TASK TO COMPLETE :: Within the records below, find the line with "camera: 60 degrees right, 15 degrees down" and the line with "(350, 385) = (314, 315): red", then reproduce exactly those two lines and all lines between them, without any picture.

THE INPUT ::

"""

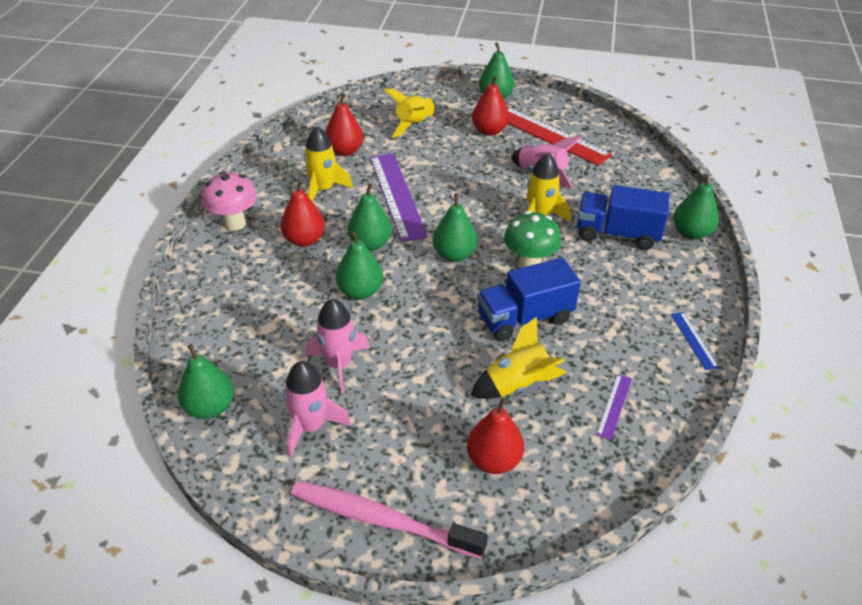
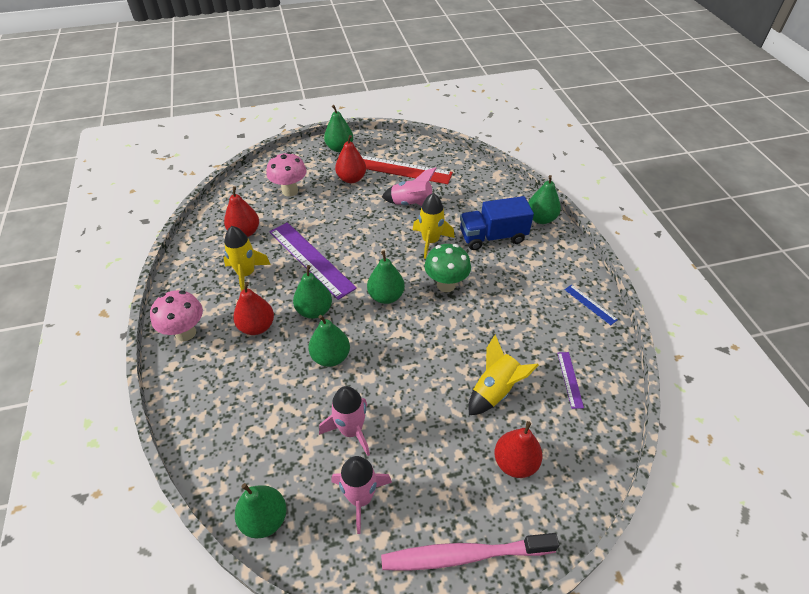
camera: 25 degrees left, 5 degrees up
(415, 125) = (290, 191): yellow rocket -> pink mushroom
(524, 318) = (468, 331): blue truck -> none

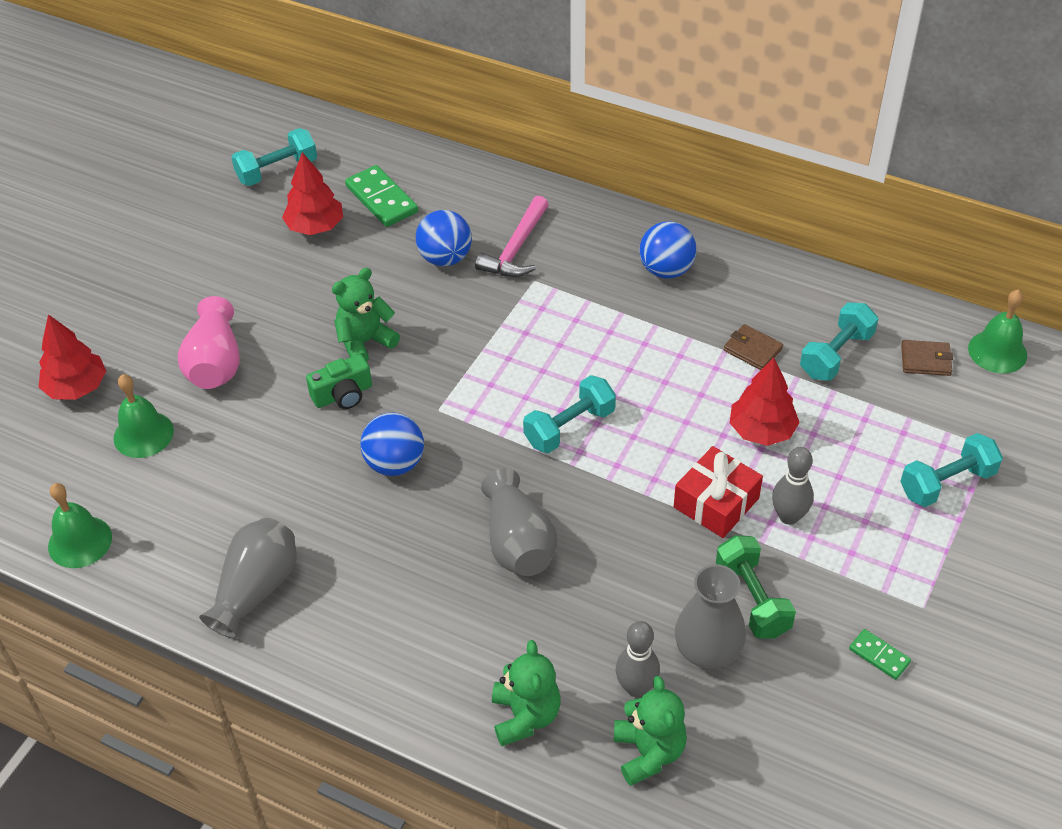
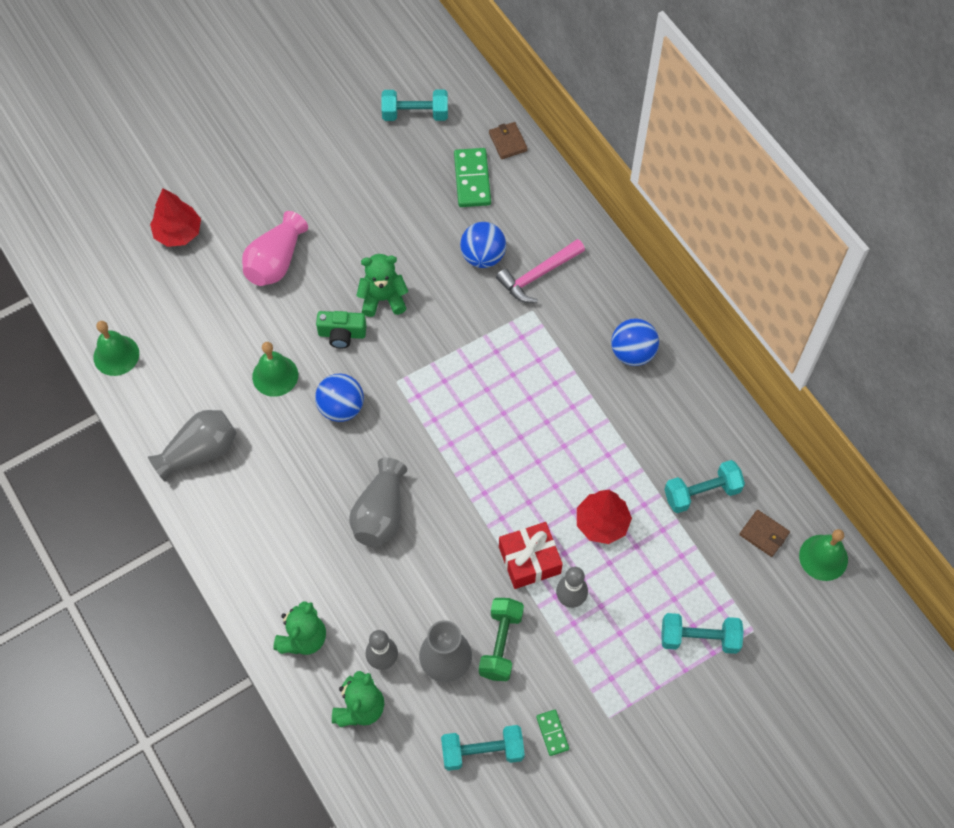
camera: 30 degrees right, 15 degrees up
(143, 434) = (198, 294): green bell -> green bell (275, 375)
(315, 226) = (411, 180): red tree -> none
(569, 427) = (473, 445): turquoise dumbbell -> turquoise dumbbell (482, 751)
(752, 349) = (645, 454): brown wallet -> brown wallet (508, 142)

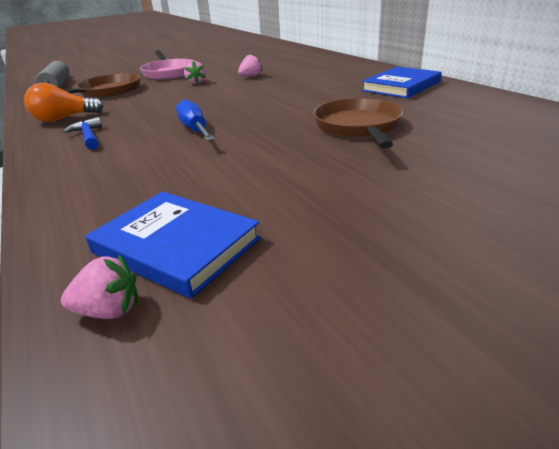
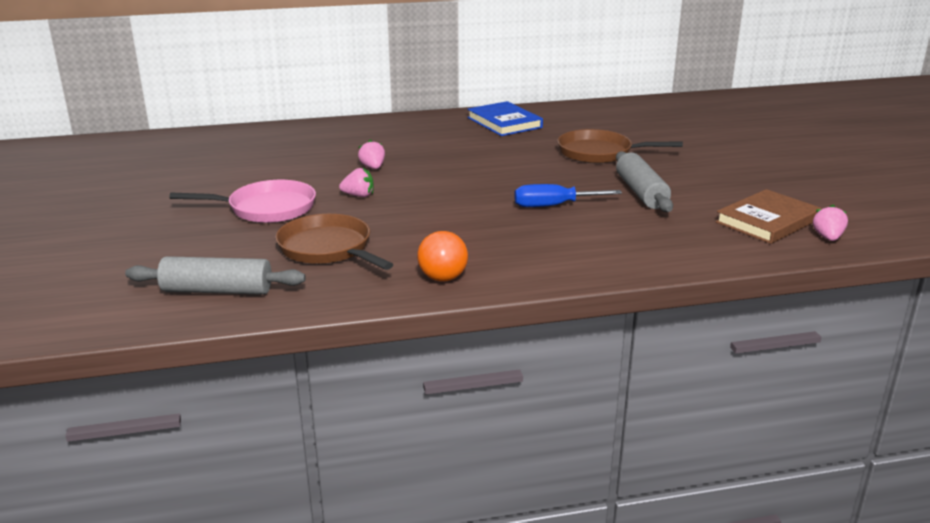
camera: 75 degrees left, 5 degrees down
(88, 137) = (531, 254): blue hammer -> none
(176, 246) = (767, 221): blue book -> brown book
(248, 158) = (641, 192): none -> grey rolling pin

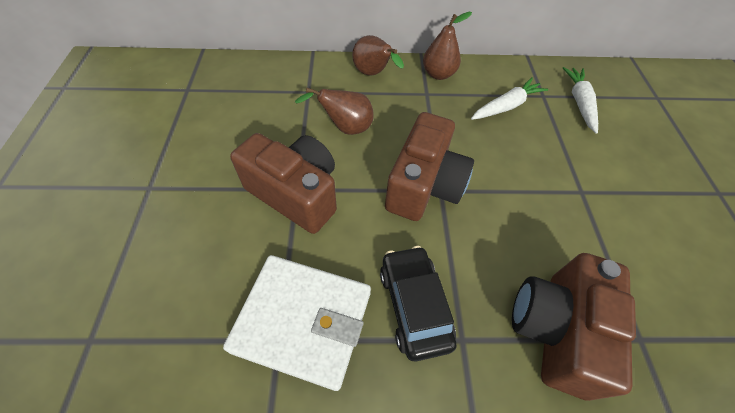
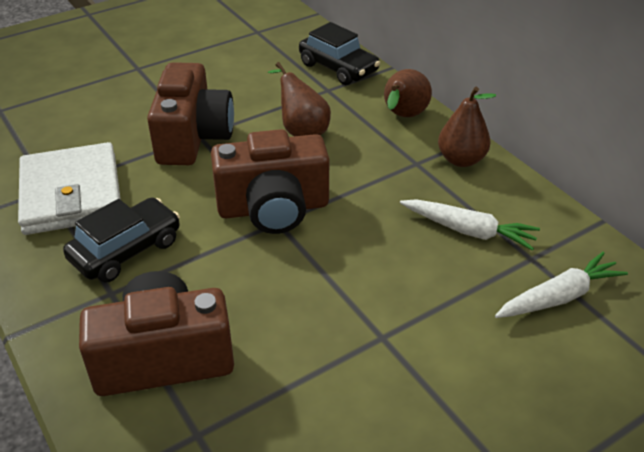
camera: 60 degrees right, 15 degrees down
(287, 74) = (338, 68): none -> black car

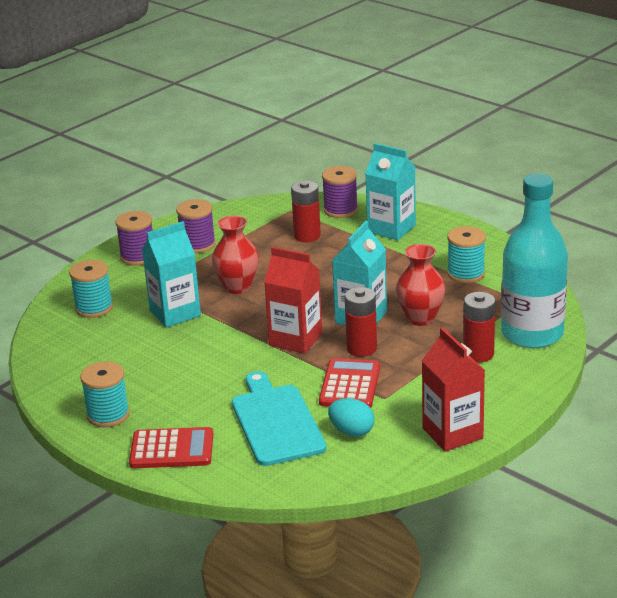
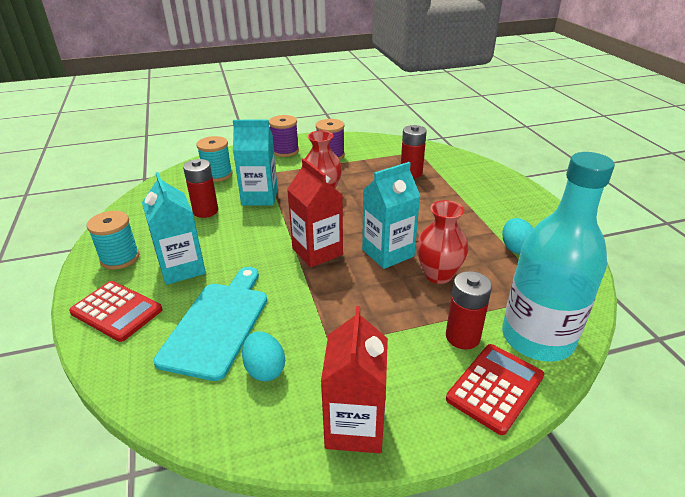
camera: 30 degrees right, 5 degrees up
(340, 210) = (454, 162): purple spool -> none
(350, 385) = (314, 315): red calculator -> red calculator (495, 387)
(361, 348) = (360, 282): red battery -> red battery (205, 211)
(391, 229) = (481, 188): turquoise carton -> turquoise carton (182, 268)
(466, 274) = (515, 248): turquoise spool -> turquoise egg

"""

RESULT BELOW ::
camera: 60 degrees right, 15 degrees down
(287, 74) = (338, 68): none -> black car

camera: 30 degrees right, 5 degrees up
(340, 210) = (454, 162): purple spool -> none
(350, 385) = (314, 315): red calculator -> red calculator (495, 387)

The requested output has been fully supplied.